**PROBLEM REQUIREMENTS**
In the records below, count every line containing "size". Reply with the number only.
-- PROVIDED DATA follows --
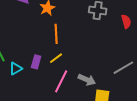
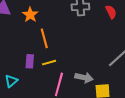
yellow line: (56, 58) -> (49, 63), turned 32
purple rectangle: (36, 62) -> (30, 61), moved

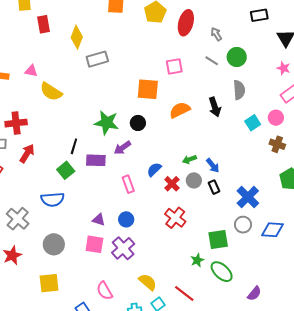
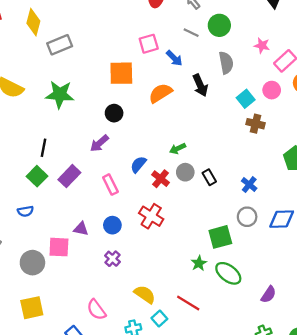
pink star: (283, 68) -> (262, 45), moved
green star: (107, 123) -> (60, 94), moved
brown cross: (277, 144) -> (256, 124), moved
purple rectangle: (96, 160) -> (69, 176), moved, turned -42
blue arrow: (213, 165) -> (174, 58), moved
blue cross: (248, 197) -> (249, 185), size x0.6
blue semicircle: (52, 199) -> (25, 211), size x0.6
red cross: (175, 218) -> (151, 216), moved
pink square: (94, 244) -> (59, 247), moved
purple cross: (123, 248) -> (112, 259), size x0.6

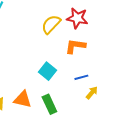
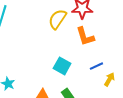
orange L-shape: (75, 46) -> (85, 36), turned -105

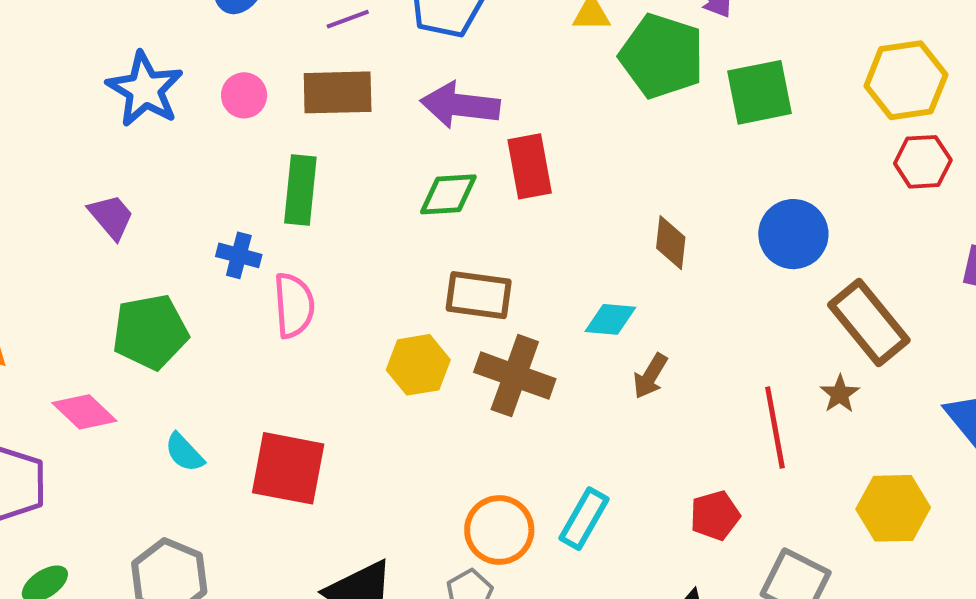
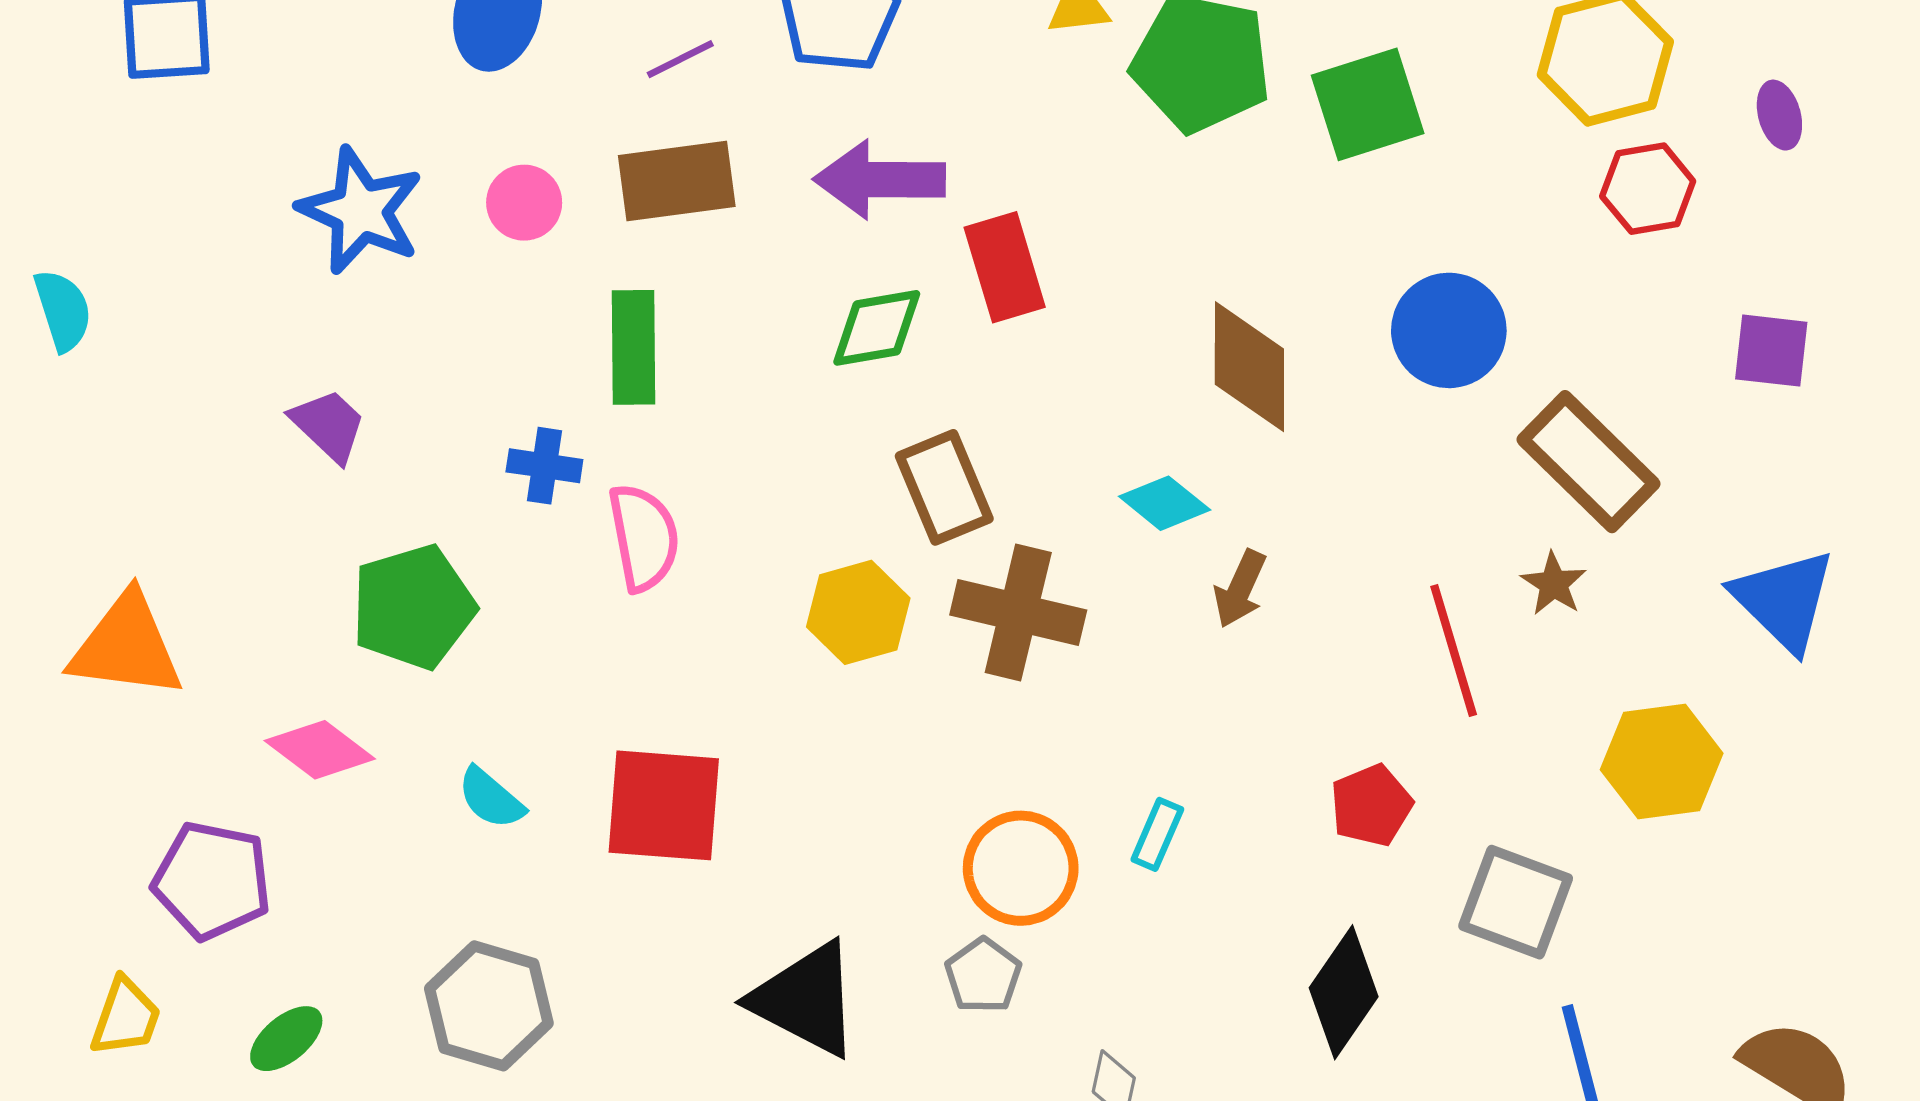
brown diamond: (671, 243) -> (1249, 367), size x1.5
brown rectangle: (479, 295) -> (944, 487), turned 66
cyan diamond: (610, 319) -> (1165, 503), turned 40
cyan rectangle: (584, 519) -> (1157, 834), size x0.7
-- PROVIDED DATA concluded --
**SOLUTION TO THE EXERCISE**
5